EXERCISE INPUT |
● ● ● ●
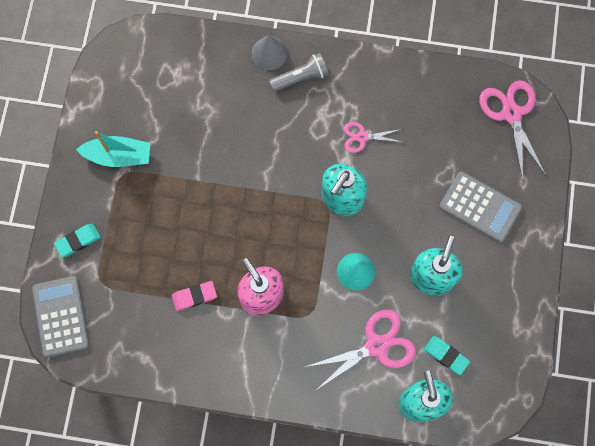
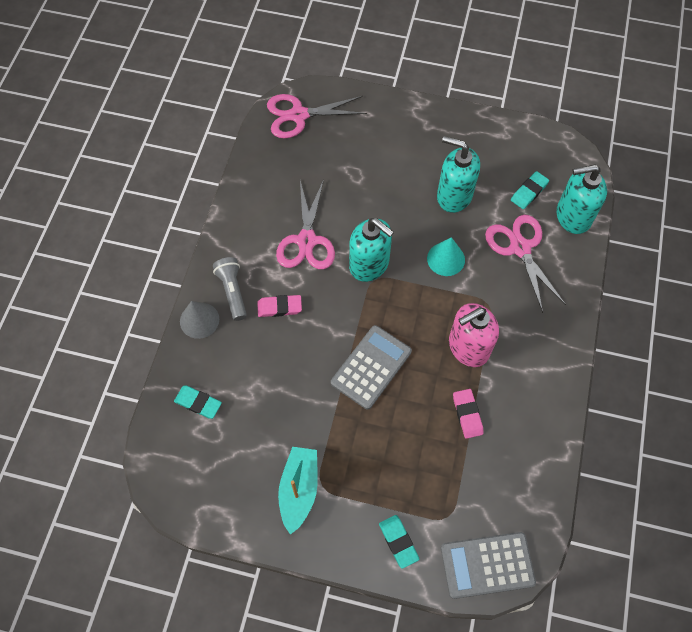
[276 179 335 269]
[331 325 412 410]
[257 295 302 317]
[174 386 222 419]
● ● ● ●
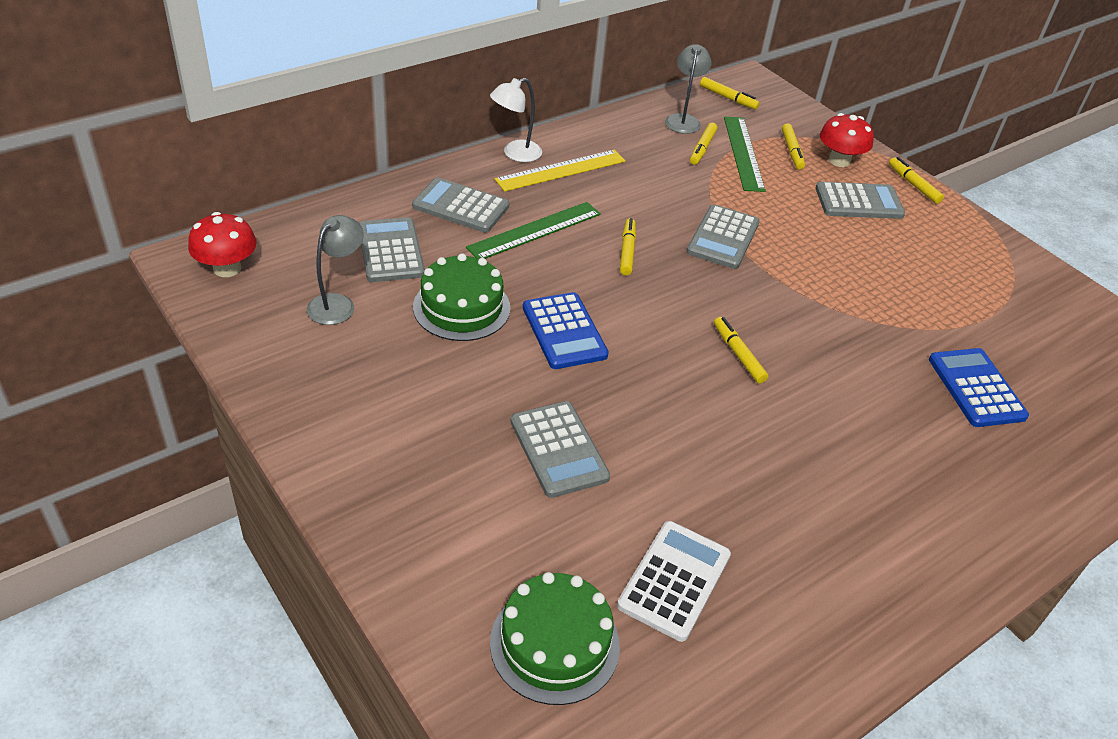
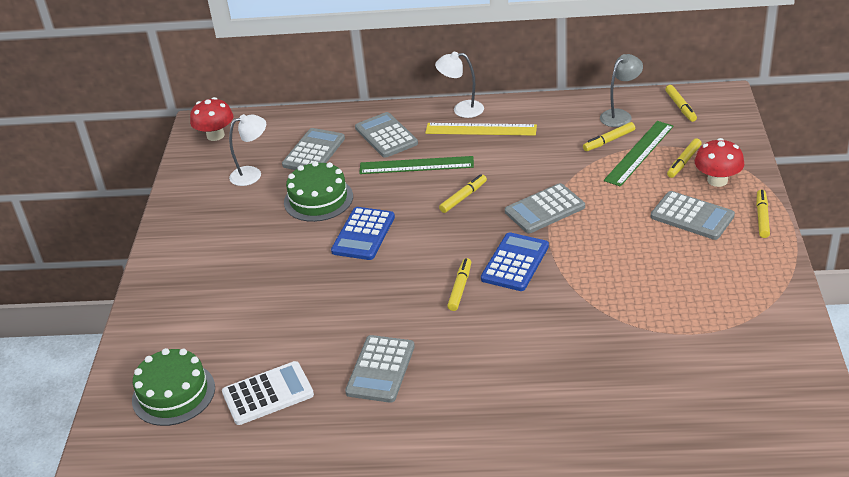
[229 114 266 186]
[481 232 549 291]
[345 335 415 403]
● ● ● ●
PROBLEM TO SOLVE | Which lines above run from the one containing "[276 179 335 269]" to the one containing "[174 386 222 419]"? Give them again exactly, both ends included.

RESPONSE |
[276 179 335 269]
[331 325 412 410]
[257 295 302 317]
[174 386 222 419]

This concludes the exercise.